··· Material to process

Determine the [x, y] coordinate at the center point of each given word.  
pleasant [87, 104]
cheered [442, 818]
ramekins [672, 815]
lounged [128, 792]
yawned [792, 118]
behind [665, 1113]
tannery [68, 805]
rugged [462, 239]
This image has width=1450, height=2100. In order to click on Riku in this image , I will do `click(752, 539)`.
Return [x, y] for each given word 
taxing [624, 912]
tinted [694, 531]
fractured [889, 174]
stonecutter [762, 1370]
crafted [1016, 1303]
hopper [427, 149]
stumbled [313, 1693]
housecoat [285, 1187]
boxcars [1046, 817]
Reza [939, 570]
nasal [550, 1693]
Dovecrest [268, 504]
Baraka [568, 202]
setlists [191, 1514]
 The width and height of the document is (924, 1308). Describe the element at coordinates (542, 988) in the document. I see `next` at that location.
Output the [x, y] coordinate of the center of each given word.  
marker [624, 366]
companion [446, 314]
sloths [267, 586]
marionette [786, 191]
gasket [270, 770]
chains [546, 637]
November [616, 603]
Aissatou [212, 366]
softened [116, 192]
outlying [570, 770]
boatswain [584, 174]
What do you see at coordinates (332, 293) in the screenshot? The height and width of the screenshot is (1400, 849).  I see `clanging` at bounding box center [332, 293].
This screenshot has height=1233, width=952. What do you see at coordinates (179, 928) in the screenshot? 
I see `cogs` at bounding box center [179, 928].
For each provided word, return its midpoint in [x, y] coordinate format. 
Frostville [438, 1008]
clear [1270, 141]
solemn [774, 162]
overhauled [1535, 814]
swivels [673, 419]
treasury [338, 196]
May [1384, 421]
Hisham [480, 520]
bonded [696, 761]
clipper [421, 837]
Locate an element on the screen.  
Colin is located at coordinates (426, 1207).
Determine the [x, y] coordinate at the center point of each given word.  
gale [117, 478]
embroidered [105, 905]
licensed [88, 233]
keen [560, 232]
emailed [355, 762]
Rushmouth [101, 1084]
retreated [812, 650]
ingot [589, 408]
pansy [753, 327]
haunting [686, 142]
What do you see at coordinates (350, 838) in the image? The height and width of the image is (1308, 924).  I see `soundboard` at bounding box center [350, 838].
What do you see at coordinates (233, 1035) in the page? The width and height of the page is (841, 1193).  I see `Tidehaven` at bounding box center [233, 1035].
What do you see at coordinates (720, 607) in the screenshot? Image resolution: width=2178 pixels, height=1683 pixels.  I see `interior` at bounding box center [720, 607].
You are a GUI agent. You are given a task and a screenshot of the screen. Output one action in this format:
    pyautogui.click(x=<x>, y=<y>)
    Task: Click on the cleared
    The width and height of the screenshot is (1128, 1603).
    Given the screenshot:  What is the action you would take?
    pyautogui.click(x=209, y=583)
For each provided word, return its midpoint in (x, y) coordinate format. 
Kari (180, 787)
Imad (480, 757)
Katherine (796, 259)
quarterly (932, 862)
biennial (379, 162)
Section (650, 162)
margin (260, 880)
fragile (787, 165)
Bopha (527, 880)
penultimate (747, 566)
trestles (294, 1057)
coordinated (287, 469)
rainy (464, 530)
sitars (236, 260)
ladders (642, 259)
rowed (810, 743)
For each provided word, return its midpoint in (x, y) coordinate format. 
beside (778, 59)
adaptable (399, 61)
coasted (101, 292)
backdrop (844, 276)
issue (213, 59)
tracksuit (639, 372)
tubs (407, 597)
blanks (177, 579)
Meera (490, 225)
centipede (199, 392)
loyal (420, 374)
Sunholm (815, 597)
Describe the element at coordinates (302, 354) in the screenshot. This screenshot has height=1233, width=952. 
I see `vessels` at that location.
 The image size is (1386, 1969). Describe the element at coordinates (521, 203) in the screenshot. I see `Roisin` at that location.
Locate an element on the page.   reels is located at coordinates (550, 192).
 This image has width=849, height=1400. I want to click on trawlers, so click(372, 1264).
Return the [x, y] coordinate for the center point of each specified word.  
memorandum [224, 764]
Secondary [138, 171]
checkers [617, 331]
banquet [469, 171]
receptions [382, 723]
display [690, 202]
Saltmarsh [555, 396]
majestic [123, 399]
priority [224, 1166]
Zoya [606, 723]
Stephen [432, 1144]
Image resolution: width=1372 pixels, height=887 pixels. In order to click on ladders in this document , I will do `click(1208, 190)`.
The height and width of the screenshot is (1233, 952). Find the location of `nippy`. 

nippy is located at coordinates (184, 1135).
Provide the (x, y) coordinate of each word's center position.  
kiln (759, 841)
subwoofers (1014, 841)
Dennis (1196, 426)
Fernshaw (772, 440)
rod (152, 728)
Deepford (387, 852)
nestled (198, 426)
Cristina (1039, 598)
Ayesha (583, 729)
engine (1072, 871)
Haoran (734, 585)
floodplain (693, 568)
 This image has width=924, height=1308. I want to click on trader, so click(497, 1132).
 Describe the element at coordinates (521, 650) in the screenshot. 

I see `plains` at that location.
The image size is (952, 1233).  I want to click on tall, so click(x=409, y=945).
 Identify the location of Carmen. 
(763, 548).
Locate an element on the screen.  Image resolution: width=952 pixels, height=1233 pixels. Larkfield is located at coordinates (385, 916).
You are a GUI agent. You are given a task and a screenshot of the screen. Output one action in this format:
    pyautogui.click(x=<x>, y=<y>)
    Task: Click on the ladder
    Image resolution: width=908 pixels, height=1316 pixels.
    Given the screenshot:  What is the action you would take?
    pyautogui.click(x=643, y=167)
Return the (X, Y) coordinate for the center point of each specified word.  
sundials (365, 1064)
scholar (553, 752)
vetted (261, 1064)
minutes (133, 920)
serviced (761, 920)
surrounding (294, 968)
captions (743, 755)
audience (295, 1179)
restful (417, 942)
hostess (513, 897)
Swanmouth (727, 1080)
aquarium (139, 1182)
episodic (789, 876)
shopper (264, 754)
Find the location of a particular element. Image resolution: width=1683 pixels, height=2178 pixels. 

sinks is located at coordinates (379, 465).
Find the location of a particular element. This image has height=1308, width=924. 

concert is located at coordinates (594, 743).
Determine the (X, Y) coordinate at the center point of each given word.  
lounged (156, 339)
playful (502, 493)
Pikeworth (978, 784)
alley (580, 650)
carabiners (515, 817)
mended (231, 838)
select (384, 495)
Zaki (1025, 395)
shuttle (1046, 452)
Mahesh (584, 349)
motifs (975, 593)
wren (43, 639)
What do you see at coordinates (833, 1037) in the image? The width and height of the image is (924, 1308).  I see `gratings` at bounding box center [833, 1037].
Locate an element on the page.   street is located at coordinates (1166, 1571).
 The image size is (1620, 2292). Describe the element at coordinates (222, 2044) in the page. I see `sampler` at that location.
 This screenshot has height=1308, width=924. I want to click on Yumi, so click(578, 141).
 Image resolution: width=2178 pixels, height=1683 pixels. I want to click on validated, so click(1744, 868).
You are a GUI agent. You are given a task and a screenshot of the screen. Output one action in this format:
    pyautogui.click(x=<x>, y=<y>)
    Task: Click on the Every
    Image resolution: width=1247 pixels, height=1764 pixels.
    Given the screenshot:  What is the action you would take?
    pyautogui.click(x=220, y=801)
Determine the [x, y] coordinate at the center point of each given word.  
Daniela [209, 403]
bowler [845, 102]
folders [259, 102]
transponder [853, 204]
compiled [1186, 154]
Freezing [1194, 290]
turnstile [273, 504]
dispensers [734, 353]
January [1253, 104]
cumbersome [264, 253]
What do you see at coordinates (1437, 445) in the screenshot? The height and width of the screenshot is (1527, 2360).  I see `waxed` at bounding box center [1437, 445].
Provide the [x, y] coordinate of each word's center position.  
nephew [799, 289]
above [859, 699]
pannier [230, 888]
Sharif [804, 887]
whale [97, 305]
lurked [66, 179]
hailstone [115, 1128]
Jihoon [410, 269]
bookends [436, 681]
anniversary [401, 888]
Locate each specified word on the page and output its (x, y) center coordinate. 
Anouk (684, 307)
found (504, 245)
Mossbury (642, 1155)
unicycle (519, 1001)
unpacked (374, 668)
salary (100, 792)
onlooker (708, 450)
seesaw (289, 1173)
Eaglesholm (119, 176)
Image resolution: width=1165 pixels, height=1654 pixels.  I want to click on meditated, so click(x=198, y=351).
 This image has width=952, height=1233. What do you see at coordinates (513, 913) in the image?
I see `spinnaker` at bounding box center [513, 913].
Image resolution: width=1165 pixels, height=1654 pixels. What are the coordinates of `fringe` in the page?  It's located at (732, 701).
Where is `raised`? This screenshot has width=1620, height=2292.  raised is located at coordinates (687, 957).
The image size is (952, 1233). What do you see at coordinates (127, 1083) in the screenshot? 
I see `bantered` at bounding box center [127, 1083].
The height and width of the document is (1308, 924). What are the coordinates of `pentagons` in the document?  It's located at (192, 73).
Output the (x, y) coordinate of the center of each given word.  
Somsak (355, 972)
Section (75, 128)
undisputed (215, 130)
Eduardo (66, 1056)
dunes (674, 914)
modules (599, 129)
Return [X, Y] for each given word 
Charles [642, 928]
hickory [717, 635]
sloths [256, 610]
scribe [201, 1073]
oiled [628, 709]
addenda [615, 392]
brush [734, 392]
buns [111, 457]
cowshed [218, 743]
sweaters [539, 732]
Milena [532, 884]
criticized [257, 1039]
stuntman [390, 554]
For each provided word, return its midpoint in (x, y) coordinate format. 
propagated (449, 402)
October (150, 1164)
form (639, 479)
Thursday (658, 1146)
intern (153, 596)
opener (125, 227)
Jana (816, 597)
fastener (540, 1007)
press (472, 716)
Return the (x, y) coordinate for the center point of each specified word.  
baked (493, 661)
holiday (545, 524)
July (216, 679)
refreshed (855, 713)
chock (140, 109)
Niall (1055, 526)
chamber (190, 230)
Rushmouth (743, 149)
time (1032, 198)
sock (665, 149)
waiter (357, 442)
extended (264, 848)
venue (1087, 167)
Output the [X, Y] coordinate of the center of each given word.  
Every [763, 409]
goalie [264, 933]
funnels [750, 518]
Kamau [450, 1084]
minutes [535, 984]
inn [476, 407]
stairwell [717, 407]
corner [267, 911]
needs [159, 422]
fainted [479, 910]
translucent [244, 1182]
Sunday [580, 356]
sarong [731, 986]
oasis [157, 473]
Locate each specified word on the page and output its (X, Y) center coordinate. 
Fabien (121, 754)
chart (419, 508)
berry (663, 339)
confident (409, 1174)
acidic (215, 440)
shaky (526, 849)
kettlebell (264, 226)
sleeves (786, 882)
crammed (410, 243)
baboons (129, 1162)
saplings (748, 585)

······

**Exercise directions**
Copy verbatim the lines from the line containing "Describe the element at coordinates (521, 650)" up to and including the line containing "wren (43, 639)".

**Full response**
 Describe the element at coordinates (521, 650) in the screenshot. 

I see `plains` at that location.
The image size is (952, 1233).  I want to click on tall, so click(x=409, y=945).
 Identify the location of Carmen. 
(763, 548).
Locate an element on the screen.  Image resolution: width=952 pixels, height=1233 pixels. Larkfield is located at coordinates (385, 916).
You are a GUI agent. You are given a task and a screenshot of the screen. Output one action in this format:
    pyautogui.click(x=<x>, y=<y>)
    Task: Click on the ladder
    Image resolution: width=908 pixels, height=1316 pixels.
    Given the screenshot:  What is the action you would take?
    pyautogui.click(x=643, y=167)
Return the (X, Y) coordinate for the center point of each specified word.  
sundials (365, 1064)
scholar (553, 752)
vetted (261, 1064)
minutes (133, 920)
serviced (761, 920)
surrounding (294, 968)
captions (743, 755)
audience (295, 1179)
restful (417, 942)
hostess (513, 897)
Swanmouth (727, 1080)
aquarium (139, 1182)
episodic (789, 876)
shopper (264, 754)
Find the location of a particular element. Image resolution: width=1683 pixels, height=2178 pixels. 

sinks is located at coordinates (379, 465).
Find the location of a particular element. This image has height=1308, width=924. 

concert is located at coordinates (594, 743).
Determine the (X, Y) coordinate at the center point of each given word.  
lounged (156, 339)
playful (502, 493)
Pikeworth (978, 784)
alley (580, 650)
carabiners (515, 817)
mended (231, 838)
select (384, 495)
Zaki (1025, 395)
shuttle (1046, 452)
Mahesh (584, 349)
motifs (975, 593)
wren (43, 639)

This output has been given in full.